## REQUIREMENTS:
Give the lines again exactly, from the one holding "Mask every instance" to the last line of the listing below, both ends included and nothing added.

## Outline records:
· · · · ·
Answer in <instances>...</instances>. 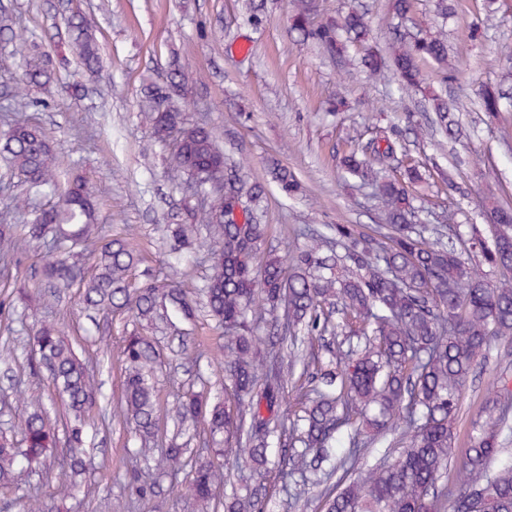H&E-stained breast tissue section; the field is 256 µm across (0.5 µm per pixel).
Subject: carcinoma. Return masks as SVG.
Returning a JSON list of instances; mask_svg holds the SVG:
<instances>
[{
    "label": "carcinoma",
    "instance_id": "obj_1",
    "mask_svg": "<svg viewBox=\"0 0 512 512\" xmlns=\"http://www.w3.org/2000/svg\"><path fill=\"white\" fill-rule=\"evenodd\" d=\"M415 0H390L392 18L413 22V33L394 32L389 57L371 44L366 15L357 8L334 19H319L320 0H295L291 30L322 45L345 61L346 43L363 48L361 64L376 83L396 81L405 88L420 85V63L431 61L448 73V42L440 33L413 21ZM94 20L73 13L68 38L88 71L99 66ZM0 38L14 43L22 62L30 53L27 41L16 36L13 20L0 10ZM196 82L191 70L173 66L164 85L155 87L157 108L148 114L154 135L164 140L170 124L182 118L172 106H158ZM503 96L486 90L484 111L501 110ZM433 122L413 124L414 138L424 141L435 130L457 139L461 127L457 108L440 94L431 95ZM174 154L177 170L192 176L200 168L224 165V194L197 209L190 224H173L170 237L191 243L195 225L210 226L219 246L208 252L211 273L204 286L207 316L224 330V401L208 402L190 393L172 409L158 406L148 383L153 369L152 348L142 336H128L120 351L123 402L119 417L140 436L143 454L167 436L170 424L191 422L202 427L205 440L194 450L171 437L160 449L156 473L133 471L139 492L153 489L158 479L176 481L191 467L192 494L186 512H219L215 485L223 466L204 458L211 447L224 444L238 466L267 474L269 438L278 434L282 478L299 476L302 485L323 486L325 512H443L447 491L439 485L447 470L454 442L453 425L462 387L478 359L495 338H512V207L495 204L499 184L492 169L480 171L490 213L492 243L482 254L505 271L492 282L477 273L470 257L440 240L428 241L414 228L415 207L409 185L423 179L419 166H408L397 177L381 168L395 157L399 142L383 137L354 150L344 159L347 172L370 184L383 224L377 234H364L352 224H329V233L303 230L305 243L291 257L261 253L266 225L259 222L266 184L247 181L228 163L205 123L187 124ZM0 156L25 177L30 189L54 188L57 158L50 136L16 120L0 139ZM272 180L286 195L298 189L294 173L276 165ZM63 204L37 214L18 234L0 227V265L6 267L29 243L52 226L56 253L41 269L44 280L57 288L78 286L86 309L125 311L139 320L165 318L168 312L196 318L189 292L171 282L161 288L137 284L132 270L140 256L130 243L135 229L105 242L93 270L74 281L79 272L70 260L76 246L92 242L98 233L96 201L81 177L68 181ZM246 201L243 221L234 215L237 200ZM263 254L260 269L254 260ZM300 342L303 375L312 383L304 393L299 422L276 423L275 413L288 383L283 363L260 350L263 342ZM35 368L47 375L61 394L69 423L68 462L60 470L55 493L81 491L86 451L85 426L96 405L88 361L51 323L30 336ZM497 418L481 426L461 462L465 479L454 512H512V459L500 462V438L512 420V392L492 398ZM23 446L0 436V497L16 490L15 472L24 463L43 462L57 440L59 421L36 407L20 421ZM383 455L397 451V460H380L358 469L378 445ZM360 470L356 478L349 473ZM266 497L256 490L235 497L227 512H266Z\"/></svg>",
    "mask_w": 512,
    "mask_h": 512
}]
</instances>
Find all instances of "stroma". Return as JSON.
I'll return each mask as SVG.
<instances>
[{
	"label": "stroma",
	"instance_id": "35a3bbf8",
	"mask_svg": "<svg viewBox=\"0 0 512 512\" xmlns=\"http://www.w3.org/2000/svg\"><path fill=\"white\" fill-rule=\"evenodd\" d=\"M16 19L18 35L36 45L33 63H48L52 78L29 85L15 63L12 45L0 41V132L9 108L19 107L20 119L51 137L61 183L84 177L98 203L99 238L119 234L133 225V247L141 262L137 280L163 284L180 281L195 292L209 275L207 248L213 239L206 225H197V250L176 258L167 224L184 220L198 201L187 188L172 157L174 141L160 142L147 115L152 103L147 90L162 84L171 63L195 70L198 82L186 89L180 104L189 122H206L218 146L240 174L266 182L263 224L266 247L292 255L305 242V226L355 224L367 234L377 228V211L368 189L343 187L342 158L353 147L391 128L406 130L421 119V93L374 84L358 71L336 67L310 43L289 30L292 0H265L267 17L260 28L245 22L244 0H0ZM484 0H451L452 13L444 28L459 71L448 85V98L464 106L461 115L468 137L451 143L435 138L424 144L412 136L404 141L420 162L426 181L414 193L418 221L430 224L442 209H459L461 225L486 228L485 198L474 170L493 168L500 182L498 199L512 205V109L497 118L472 108L478 90L499 82L512 48V12L496 26L485 27ZM94 19L101 57L100 69L85 71L78 53L64 41L66 19L72 12ZM344 96L350 110L326 109L335 95ZM292 170L301 189L283 196L271 181L270 168ZM46 241L31 243L18 263L0 269V344L9 343L12 357L0 361V434L19 435L12 425L41 404L64 418L65 408L45 374L33 371L25 343L32 329L54 324L78 354L89 360L97 393L108 419H93L92 449L83 476L88 495L45 499V512H128L131 493L128 472L139 442L117 418L122 399L121 366L104 359L117 352L125 336L136 331L149 338L155 352V389L161 407L177 394L193 389L209 399L221 396L224 352L221 330L212 322L181 324L134 323L125 314L88 315L76 291L52 297L50 289H35V273L48 257ZM32 288L18 299L20 285ZM512 377V339L493 342L475 377L462 391L454 432V447L442 486L456 491L463 474L459 462L470 446L476 425L493 421L486 399L501 375ZM59 441L35 469H23L17 490L0 498V512H24L30 492L44 487L66 455Z\"/></svg>",
	"mask_w": 512,
	"mask_h": 512
}]
</instances>
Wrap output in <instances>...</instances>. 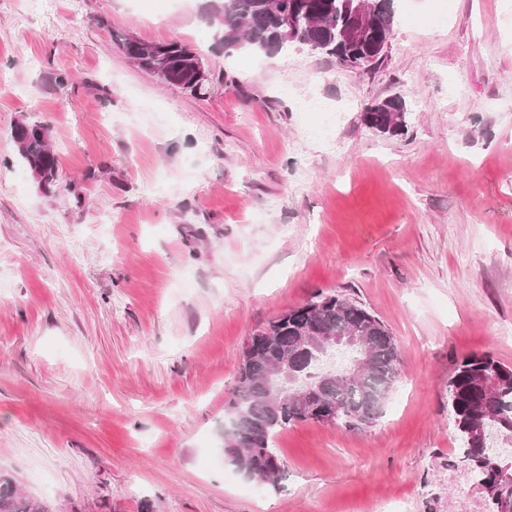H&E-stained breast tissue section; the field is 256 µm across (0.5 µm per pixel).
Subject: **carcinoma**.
I'll use <instances>...</instances> for the list:
<instances>
[{"instance_id": "cac0c4a2", "label": "carcinoma", "mask_w": 512, "mask_h": 512, "mask_svg": "<svg viewBox=\"0 0 512 512\" xmlns=\"http://www.w3.org/2000/svg\"><path fill=\"white\" fill-rule=\"evenodd\" d=\"M377 30L393 27V15L379 0H368ZM205 15L215 27V40L224 49H246L275 55L279 31L296 21L300 46L318 41V53L331 56L342 67L365 68L381 60L374 55L351 56L339 41L350 25L348 0H207ZM125 57L141 70L167 85L181 84L199 94L209 82L195 80V64L203 57L179 42L146 43L125 34L118 39ZM407 110L398 99L367 107L361 119L370 129L397 135L407 128ZM45 124L20 119L11 129L18 158L33 176L48 174L41 192L59 188V160L49 144ZM320 336L326 350L344 342L361 340L366 367L351 373L320 366L324 353L298 350L296 337ZM288 363V379L273 376L275 365ZM400 349L389 328L366 308L337 294L318 292L305 304L292 308L251 337V351L242 361L233 397L227 405L224 454L229 463L254 481L274 489L283 475V464L274 439L300 421H321L318 414L301 412L294 401L299 388L314 390L325 407L342 409L336 423L356 427L372 423L384 396L400 379ZM448 406L463 446L465 461L481 485L494 512H512V460L498 465L483 461L494 433L512 436V366L489 354L473 353L457 363L448 379ZM0 512H48L39 502L21 494L12 477L0 472Z\"/></svg>"}]
</instances>
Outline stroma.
I'll use <instances>...</instances> for the list:
<instances>
[{"instance_id":"obj_1","label":"stroma","mask_w":512,"mask_h":512,"mask_svg":"<svg viewBox=\"0 0 512 512\" xmlns=\"http://www.w3.org/2000/svg\"><path fill=\"white\" fill-rule=\"evenodd\" d=\"M206 0H0V466L49 512H456L448 378L512 365V0H394L365 69L216 45ZM178 41L193 95L118 49ZM401 97L408 131L360 115ZM47 124L41 193L11 127ZM319 291L383 321L373 423L280 433L279 488L224 456L250 337Z\"/></svg>"}]
</instances>
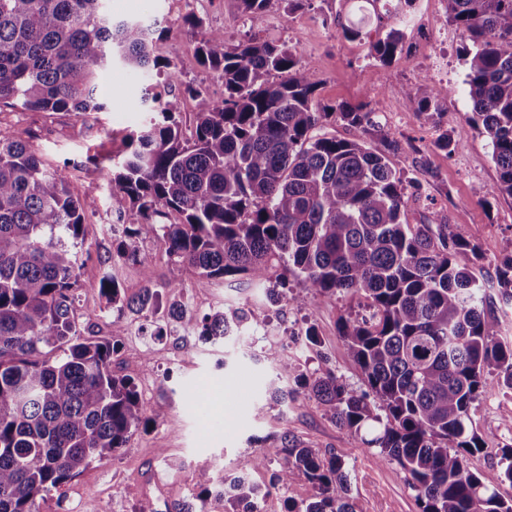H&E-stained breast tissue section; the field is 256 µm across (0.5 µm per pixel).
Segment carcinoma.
<instances>
[{
  "instance_id": "carcinoma-1",
  "label": "carcinoma",
  "mask_w": 512,
  "mask_h": 512,
  "mask_svg": "<svg viewBox=\"0 0 512 512\" xmlns=\"http://www.w3.org/2000/svg\"><path fill=\"white\" fill-rule=\"evenodd\" d=\"M370 2L357 0L341 25L344 37L367 34ZM239 4L254 20L271 0ZM447 18L464 40L471 120L490 139L496 192L512 197V0H448ZM155 33L140 20H113L106 0H0V105L99 112L101 75L114 62L177 82L171 63L154 55ZM403 39L390 28L372 44L375 59L391 62ZM197 56L223 81L224 99L186 87L196 107L191 138L182 134L174 97L112 157V213L135 210L142 219L113 239L114 257L140 264L146 285L128 298L106 275L107 303L136 314L160 310L150 257L137 249L143 239L192 268L203 287L284 288L291 275L314 296L363 297L371 318L342 319L338 336L366 389L348 388L330 370L301 373L271 350L276 378L294 387L273 388L263 407L300 392L314 398L400 466L420 512H512V499L496 489L512 484V449L492 477L466 462L481 447L467 429L471 404L494 386L512 392V342L501 339L478 277L453 259L475 246L447 223L403 222L409 180L390 165L395 142L373 134L365 105L318 106L309 63L293 49L253 36L226 47L224 34L210 32ZM412 103L428 121L441 110L426 81ZM335 115L352 138L312 135ZM68 177L67 167L0 135V512H37L50 492L153 422L134 381L112 371L115 344L78 333L83 227L98 203L71 195ZM173 212L178 221L164 222ZM496 280L512 288V254ZM165 315L212 343L269 319L263 309L197 317L178 301ZM487 369L496 383L485 378ZM271 462L272 487L307 481L314 489L308 502L285 500V512H354L349 470L336 454L286 435L274 459L260 453L253 466ZM260 492L249 478H232L224 512H258Z\"/></svg>"
}]
</instances>
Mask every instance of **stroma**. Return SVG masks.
<instances>
[{"instance_id":"obj_1","label":"stroma","mask_w":512,"mask_h":512,"mask_svg":"<svg viewBox=\"0 0 512 512\" xmlns=\"http://www.w3.org/2000/svg\"><path fill=\"white\" fill-rule=\"evenodd\" d=\"M108 8L114 19L153 25L159 33L156 55L175 65L181 81L207 90L214 99L223 97L224 84L197 61L199 38L188 34L184 23L190 14L202 19L203 31H223L225 46L238 44L249 31L295 49L311 63L310 79L321 104L370 105L376 130L398 144L391 155L393 167L420 189L407 202L404 223L443 219L458 237L472 242V249L456 253L455 260L484 282L502 336L512 341V296H502L493 282L503 257L512 253V198L496 194L499 170L489 139L469 118L472 102L462 37L445 21L447 0H415L413 6L374 20L370 37L357 39L341 31L352 11L350 0H315L312 7L296 12L273 0L263 16L251 21L242 16L238 0H108ZM393 27L404 32V48L383 65L373 58L371 41ZM424 79L442 108L433 123L419 119L408 105ZM145 92L164 100L179 95L182 132L192 134V97L179 94L164 78L132 74L117 64L102 75L104 111L29 112L0 106V132L23 139L50 164L71 162L72 193L98 200L97 210L85 221L84 247L91 258L79 270L77 326L83 336L112 338L118 348L113 369L134 380L153 419L114 457L92 462L60 491L47 495L38 504L39 512H135L147 498L157 512H169L191 502L204 474L215 479L204 512H224L226 475H244L268 488V495L257 502L259 512H284L285 499L301 502L312 496L311 484L271 488L269 472L254 470L252 460L261 451H272L286 431L346 463L355 512H420L400 468L383 461L377 449L364 447L315 400L300 394L285 410L259 408L276 377L275 364L265 355L272 346L301 370L329 369L350 388L363 390V376L338 326L348 316H370L364 298L341 293L314 300L294 279L278 301L263 287H202L192 269L174 262L151 239L138 244L140 252L152 257L150 275H143L138 263L113 260L110 158L123 150L124 135L144 123L145 113L135 111L132 100ZM444 132L457 145L454 154L434 145ZM107 274L129 297L150 278L163 286L165 301H180L192 314L261 308L269 322L217 344L203 343L175 322L160 331L152 317L107 304L100 289ZM309 328L317 344L306 342ZM511 413L512 394L496 388L472 404L468 429L480 438L481 448L467 458L471 471L487 476L497 472L503 449L512 447V425L506 421Z\"/></svg>"}]
</instances>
· · · · ·
## WRITTEN ANSWER:
Mask every instance of **stroma**. Return SVG masks.
<instances>
[{"instance_id":"obj_1","label":"stroma","mask_w":512,"mask_h":512,"mask_svg":"<svg viewBox=\"0 0 512 512\" xmlns=\"http://www.w3.org/2000/svg\"><path fill=\"white\" fill-rule=\"evenodd\" d=\"M108 8L114 19L153 25L159 33L156 55L175 65L181 81L207 90L214 99L223 97L224 84L197 61L199 38L188 34L184 23L190 14L202 19L203 31H223L225 46L238 44L249 31L295 49L311 63L310 79L321 104L370 105L376 130L398 144L391 155L393 167L420 189L407 202L404 223L443 219L458 237L472 242V249L456 253L455 260L484 282L502 336L512 341V296H502L493 282L503 257L512 253V198L496 194L499 170L489 139L469 118L472 102L462 37L445 21L447 0H415L413 6L374 20L370 37L357 39L341 31L352 11L350 0H315L312 7L296 12L273 0L263 16L251 21L242 16L238 0H108ZM393 27L404 32V48L383 65L373 58L371 41ZM424 79L442 108L433 123L419 119L408 105ZM145 92L164 100L179 95L182 132L192 134V97L179 94L164 78L132 74L117 64L102 75L104 111L29 112L0 106V132L23 139L50 164L71 162L72 193L98 200L97 210L85 221L84 247L91 258L79 270L77 326L83 336L112 338L118 348L113 369L134 380L153 419L114 457L92 462L60 491L47 495L38 504L39 512H135L147 498L157 512H169L191 502L204 474L215 479L204 512H224L226 475H244L268 488V495L257 502L259 512H284L285 499L301 502L312 496L311 484L271 488L269 472L254 470L252 460L261 451H272L286 431L346 463L355 512H420L400 468L383 461L377 449L364 447L315 400L300 394L285 410L259 408L276 377L275 364L265 355L272 346L301 370L329 369L350 388L363 390V376L338 326L348 316H370L364 298L341 293L314 300L294 279L278 301L263 287H202L192 269L174 262L151 239L138 244L140 252L152 257L150 275H143L138 263L113 260L110 158L123 150L124 135L144 123L145 113L135 111L132 100ZM444 132L457 145L454 154L434 145ZM107 274L129 297L150 278L163 286L165 301H180L192 314L261 308L269 322L217 344L203 343L175 322L160 331L152 317L107 304L100 289ZM309 328L317 344L306 342ZM511 413L512 394L496 388L472 404L468 429L480 438L481 448L467 458L471 471L487 476L497 472L503 449L512 447V425L506 421Z\"/></svg>"}]
</instances>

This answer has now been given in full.